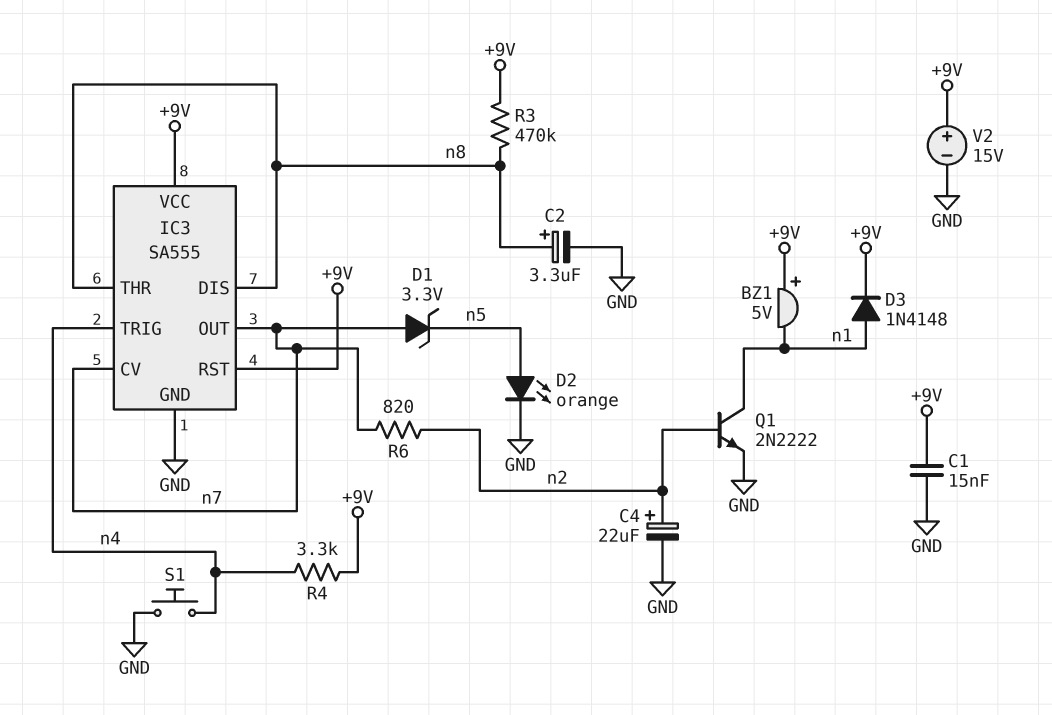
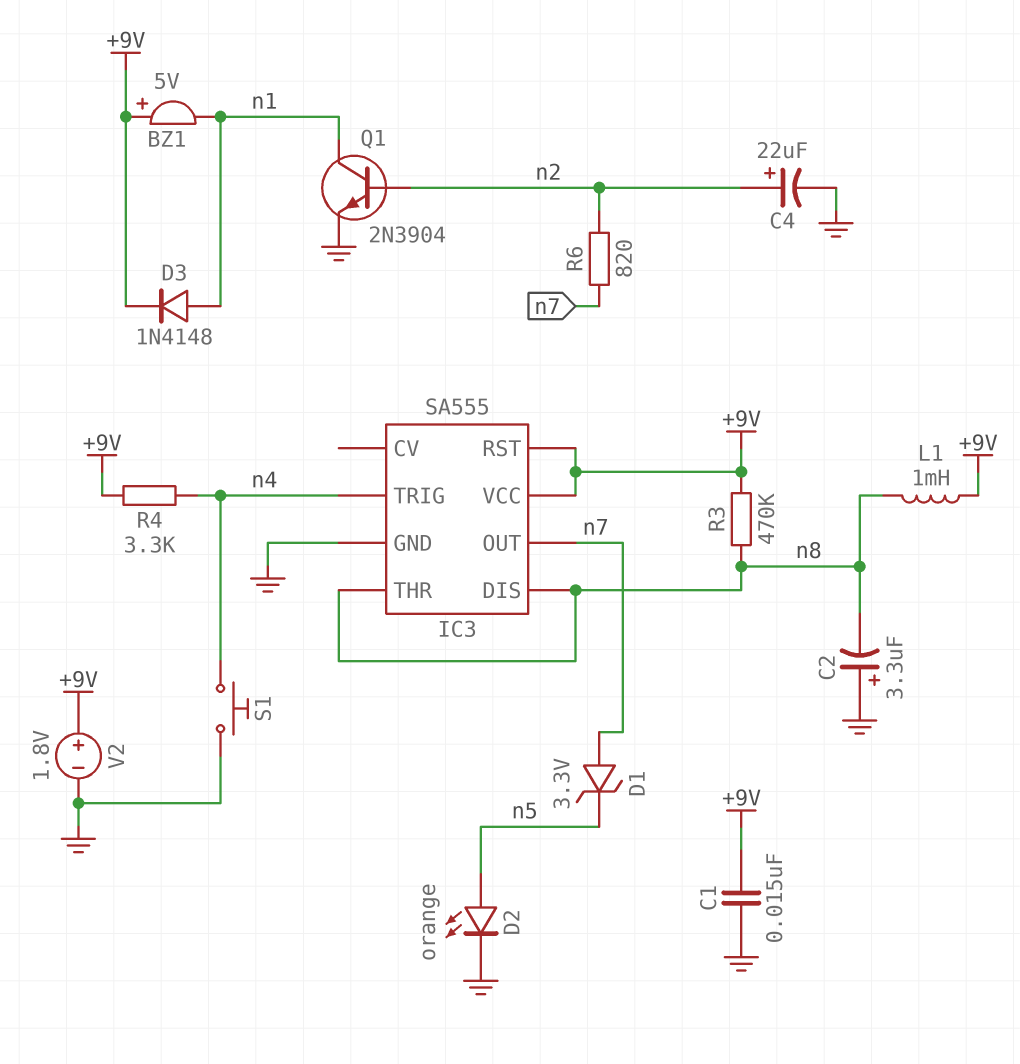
C2: 3.3uF (plus n8, minus GND) -> 3.3uF (plus GND, minus n8)
IC3 pin CV: n7 -> none
L1: none -> 1mH (+9V, n8)
Q1: NPN 2N2222 (B n2, C n1, E GND) -> NPN 2N3904 (B n2, C n1, E GND)
V2: 15V (plus +9V, minus GND) -> 1.8V (plus +9V, minus GND)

* * * * *

Copy out the records exactly. Do not include the pictures.

C2: 3.3uF (plus n8, minus GND) -> 3.3uF (plus GND, minus n8)
IC3 pin CV: n7 -> none
L1: none -> 1mH (+9V, n8)
Q1: NPN 2N2222 (B n2, C n1, E GND) -> NPN 2N3904 (B n2, C n1, E GND)
V2: 15V (plus +9V, minus GND) -> 1.8V (plus +9V, minus GND)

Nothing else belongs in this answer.